◆ **YOUR TASK**
Could you transcribe the records below exactly, leaving out every picture?

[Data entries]
════════════════════

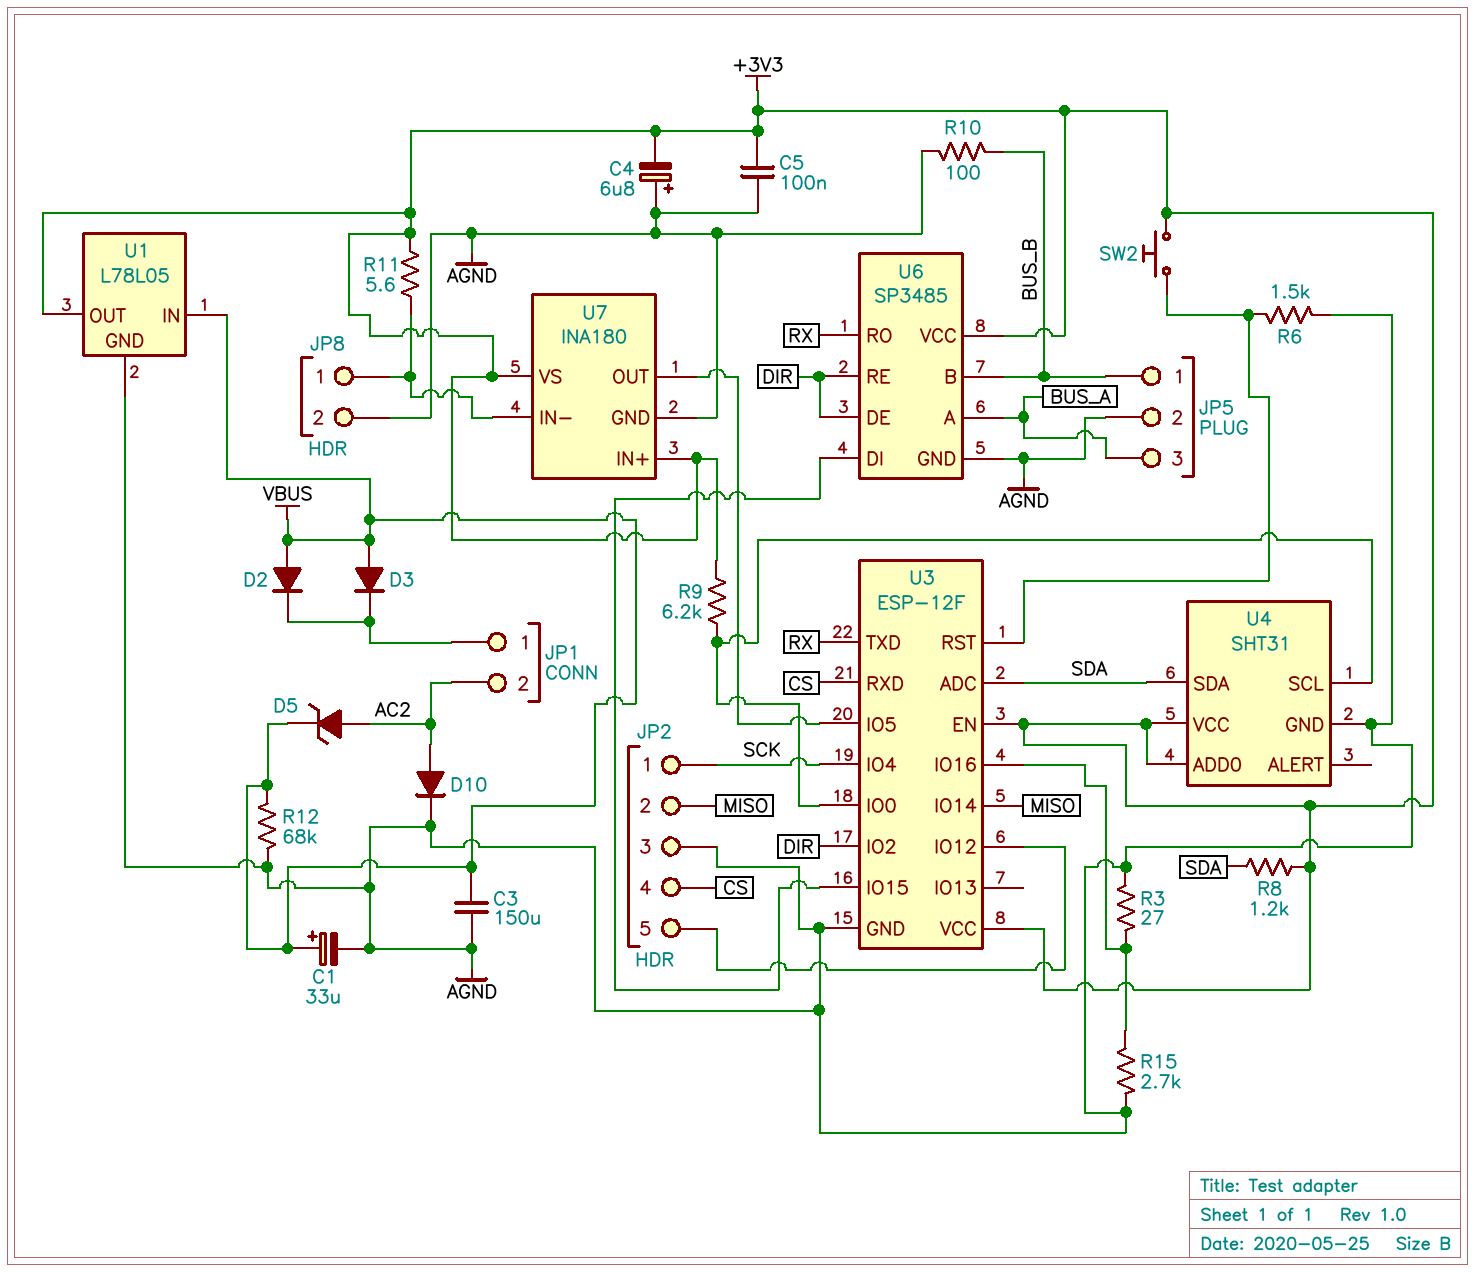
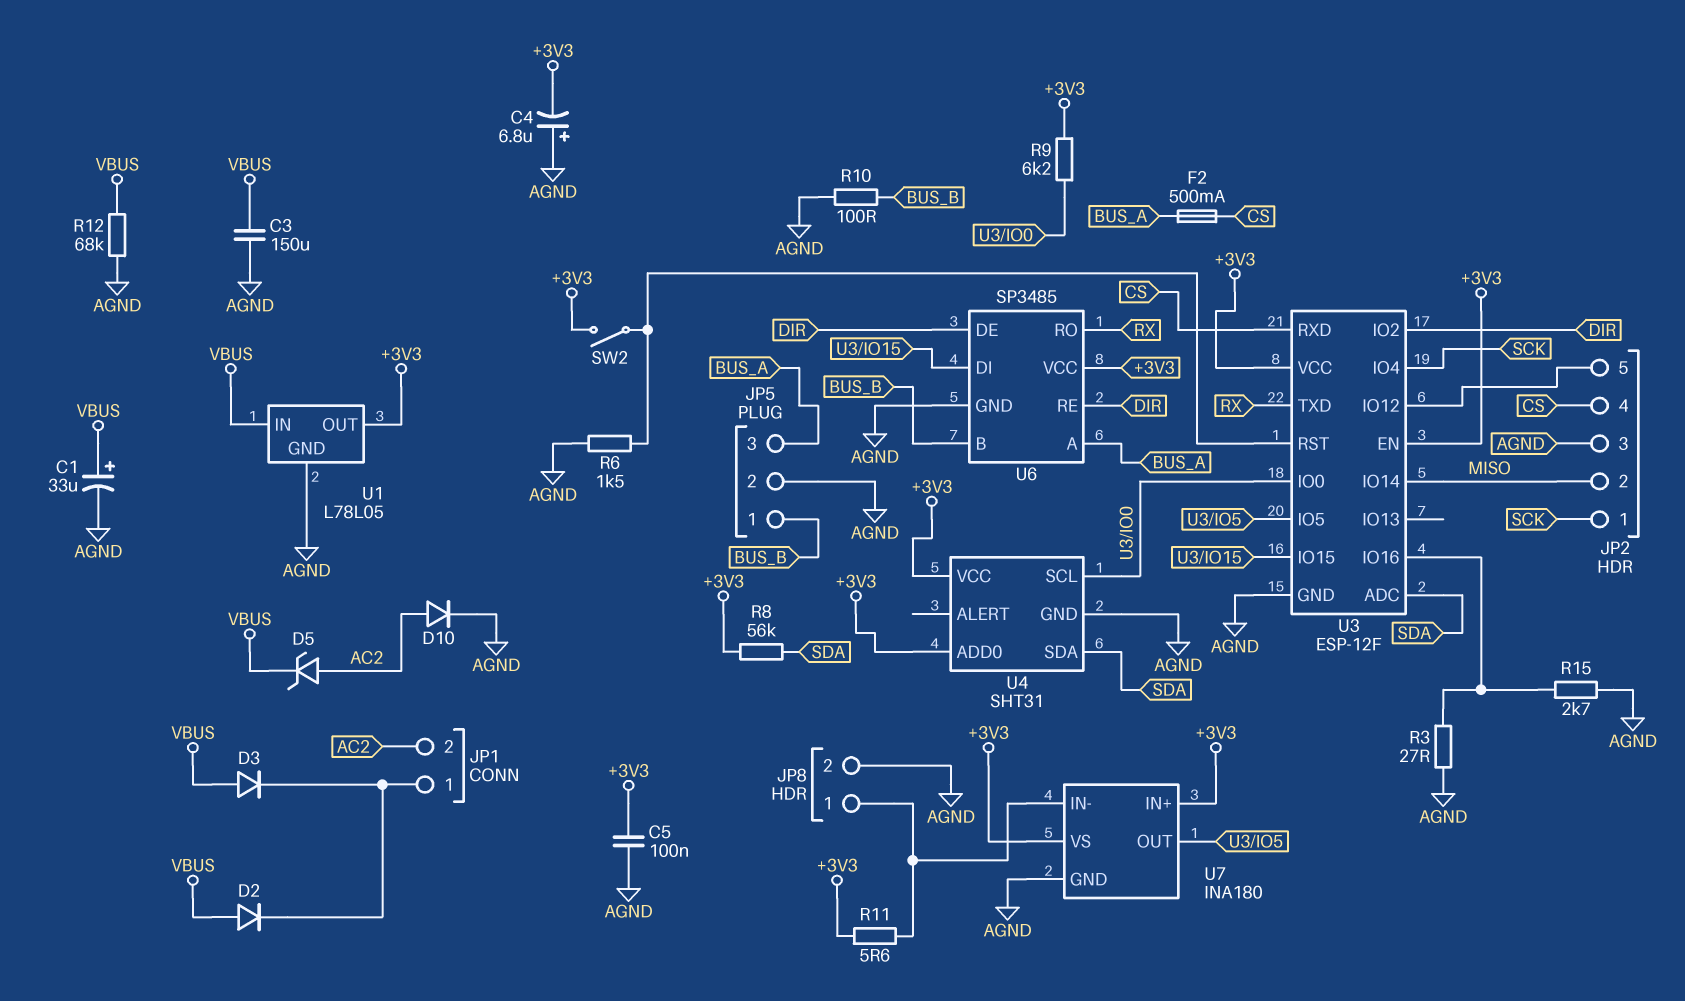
F2: none -> 500mA (BUS_A, CS)
R8: 1.2k (+3V3, SDA) -> 56k (+3V3, SDA)
SW2: button (+3V3, U3/RST) -> switch (+3V3, U3/RST)

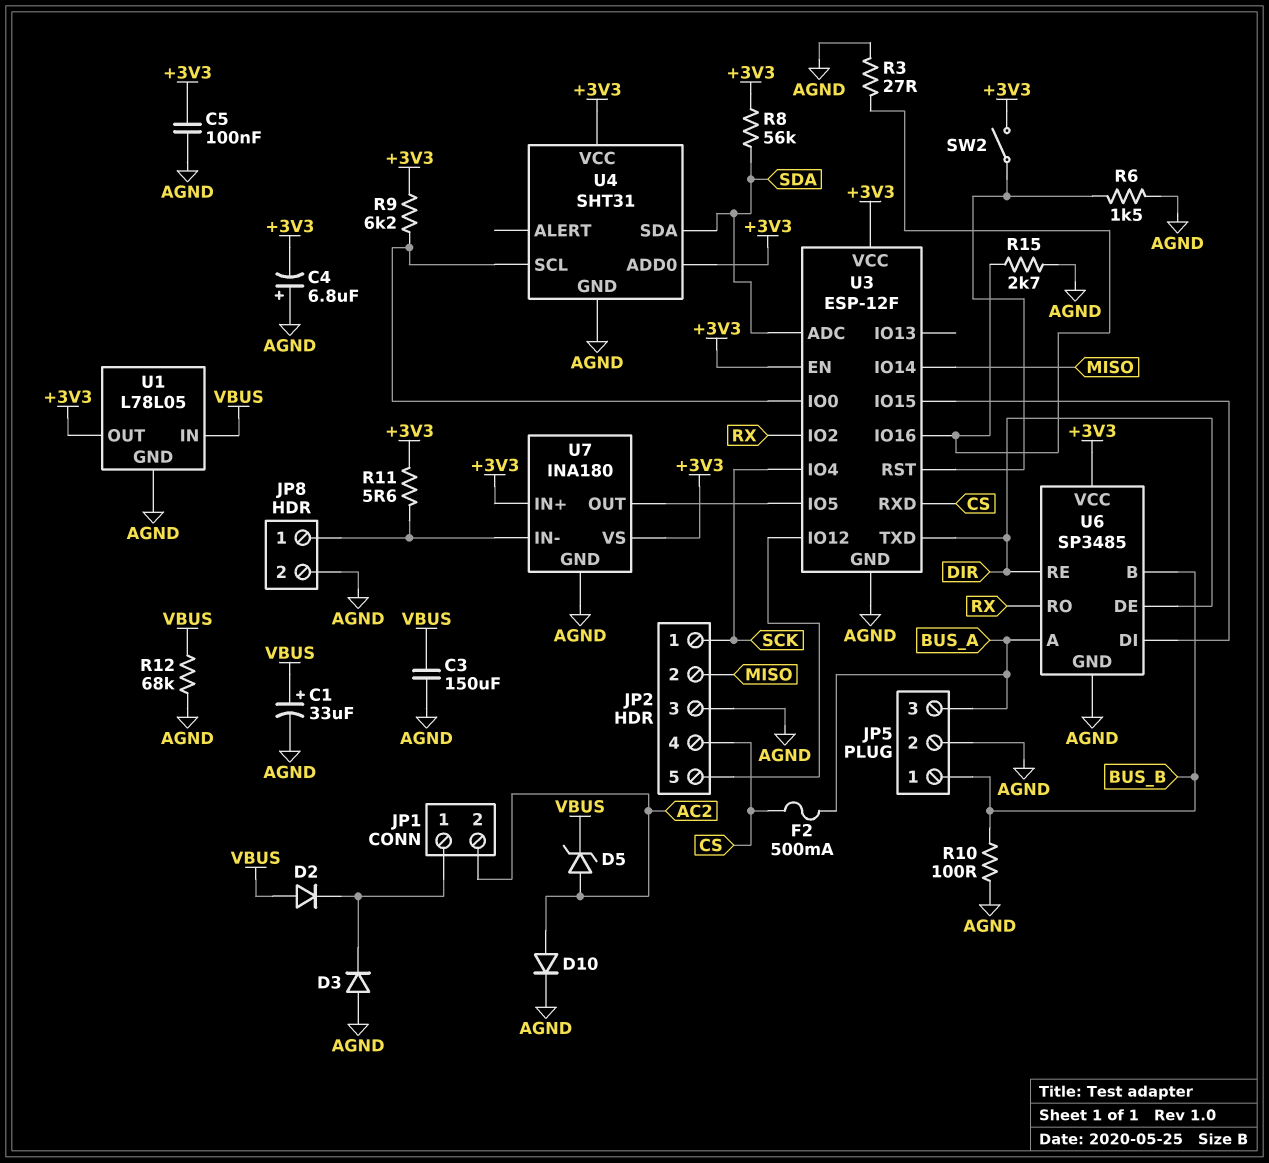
D3: diode (A VBUS, K JP1/1) -> diode (A AGND, K JP1/1)
U3 pin IO2: DIR -> RX
U3 pin TXD: RX -> DIR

════════════════════

◆ **RESULT OF THE TASK**
F2: none -> 500mA (BUS_A, CS)
R8: 1.2k (+3V3, SDA) -> 56k (+3V3, SDA)
SW2: button (+3V3, U3/RST) -> switch (+3V3, U3/RST)

D3: diode (A VBUS, K JP1/1) -> diode (A AGND, K JP1/1)
U3 pin IO2: DIR -> RX
U3 pin TXD: RX -> DIR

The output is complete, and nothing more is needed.